• _What the exercise asks_:
Each line of the data below containing "purple" needs to be listed.

[Collected data]
━━━━━━━━━━

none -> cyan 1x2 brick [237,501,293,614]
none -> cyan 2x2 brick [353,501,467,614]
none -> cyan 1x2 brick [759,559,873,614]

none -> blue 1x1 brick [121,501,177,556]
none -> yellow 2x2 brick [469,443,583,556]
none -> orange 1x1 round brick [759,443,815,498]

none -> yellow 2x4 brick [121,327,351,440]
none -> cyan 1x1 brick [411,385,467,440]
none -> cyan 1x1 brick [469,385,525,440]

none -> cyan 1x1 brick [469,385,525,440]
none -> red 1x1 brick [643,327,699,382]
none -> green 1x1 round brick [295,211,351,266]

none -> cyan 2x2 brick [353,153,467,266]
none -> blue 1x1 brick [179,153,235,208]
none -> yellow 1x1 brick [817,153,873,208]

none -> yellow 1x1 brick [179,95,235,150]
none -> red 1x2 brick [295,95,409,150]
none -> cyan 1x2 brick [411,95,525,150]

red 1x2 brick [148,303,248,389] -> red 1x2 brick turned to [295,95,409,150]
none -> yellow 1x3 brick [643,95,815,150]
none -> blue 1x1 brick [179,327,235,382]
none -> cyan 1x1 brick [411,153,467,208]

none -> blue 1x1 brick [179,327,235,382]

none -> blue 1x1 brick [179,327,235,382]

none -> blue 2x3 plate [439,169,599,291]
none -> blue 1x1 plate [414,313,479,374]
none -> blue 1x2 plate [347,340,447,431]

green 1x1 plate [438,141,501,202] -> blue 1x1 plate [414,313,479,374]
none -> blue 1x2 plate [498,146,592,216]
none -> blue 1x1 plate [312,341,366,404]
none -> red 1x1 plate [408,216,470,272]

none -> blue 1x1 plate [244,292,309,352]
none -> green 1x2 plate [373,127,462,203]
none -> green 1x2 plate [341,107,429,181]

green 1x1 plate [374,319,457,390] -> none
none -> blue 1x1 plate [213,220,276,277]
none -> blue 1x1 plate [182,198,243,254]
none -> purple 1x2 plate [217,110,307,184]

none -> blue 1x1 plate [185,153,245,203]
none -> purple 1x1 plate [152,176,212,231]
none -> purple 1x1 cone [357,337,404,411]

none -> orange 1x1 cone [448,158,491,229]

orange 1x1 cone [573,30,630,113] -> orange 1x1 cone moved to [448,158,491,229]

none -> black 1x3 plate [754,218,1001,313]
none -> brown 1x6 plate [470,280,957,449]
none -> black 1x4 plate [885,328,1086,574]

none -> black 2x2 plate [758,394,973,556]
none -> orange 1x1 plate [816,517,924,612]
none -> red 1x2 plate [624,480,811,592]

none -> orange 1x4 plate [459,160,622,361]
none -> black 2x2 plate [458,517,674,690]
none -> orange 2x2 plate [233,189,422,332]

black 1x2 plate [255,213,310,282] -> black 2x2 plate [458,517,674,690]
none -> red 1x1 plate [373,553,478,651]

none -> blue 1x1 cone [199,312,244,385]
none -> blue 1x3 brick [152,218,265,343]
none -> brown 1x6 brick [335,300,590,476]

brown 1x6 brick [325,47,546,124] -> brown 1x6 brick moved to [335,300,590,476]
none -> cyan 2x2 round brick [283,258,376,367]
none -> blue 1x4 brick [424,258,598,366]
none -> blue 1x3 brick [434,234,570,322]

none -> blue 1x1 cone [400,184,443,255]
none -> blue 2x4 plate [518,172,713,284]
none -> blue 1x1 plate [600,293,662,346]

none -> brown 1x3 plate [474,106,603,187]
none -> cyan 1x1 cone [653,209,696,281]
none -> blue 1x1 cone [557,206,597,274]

━━━━━━━━━━

• _Exercise output_:
none -> purple 1x2 plate [217,110,307,184]
none -> purple 1x1 plate [152,176,212,231]
none -> purple 1x1 cone [357,337,404,411]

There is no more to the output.